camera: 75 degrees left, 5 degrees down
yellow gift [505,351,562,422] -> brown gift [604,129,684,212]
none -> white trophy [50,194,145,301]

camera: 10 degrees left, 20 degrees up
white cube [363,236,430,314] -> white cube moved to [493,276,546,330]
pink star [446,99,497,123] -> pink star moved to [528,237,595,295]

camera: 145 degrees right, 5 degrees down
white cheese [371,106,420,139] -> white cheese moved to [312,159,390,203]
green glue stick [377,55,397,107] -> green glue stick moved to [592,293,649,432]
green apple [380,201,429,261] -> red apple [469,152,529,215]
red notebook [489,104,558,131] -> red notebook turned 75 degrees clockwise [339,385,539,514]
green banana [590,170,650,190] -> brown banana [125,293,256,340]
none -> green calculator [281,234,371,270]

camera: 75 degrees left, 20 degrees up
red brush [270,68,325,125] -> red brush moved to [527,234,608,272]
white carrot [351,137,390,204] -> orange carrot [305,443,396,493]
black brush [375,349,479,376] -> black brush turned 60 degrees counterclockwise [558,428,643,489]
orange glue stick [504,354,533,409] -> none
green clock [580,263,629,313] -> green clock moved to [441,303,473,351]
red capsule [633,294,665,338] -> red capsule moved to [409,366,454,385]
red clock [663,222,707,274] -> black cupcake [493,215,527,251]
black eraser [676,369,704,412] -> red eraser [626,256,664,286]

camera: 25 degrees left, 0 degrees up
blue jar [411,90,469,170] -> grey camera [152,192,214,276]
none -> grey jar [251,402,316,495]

What is being asked
Every line from the one containing "orange glue stick [504,354,533,409] -> none" through the last line of the entries should be output exactly; nothing else belongs in the reply.

Exercise solution
orange glue stick [504,354,533,409] -> none
green clock [580,263,629,313] -> green clock moved to [441,303,473,351]
red capsule [633,294,665,338] -> red capsule moved to [409,366,454,385]
red clock [663,222,707,274] -> black cupcake [493,215,527,251]
black eraser [676,369,704,412] -> red eraser [626,256,664,286]

camera: 25 degrees left, 0 degrees up
blue jar [411,90,469,170] -> grey camera [152,192,214,276]
none -> grey jar [251,402,316,495]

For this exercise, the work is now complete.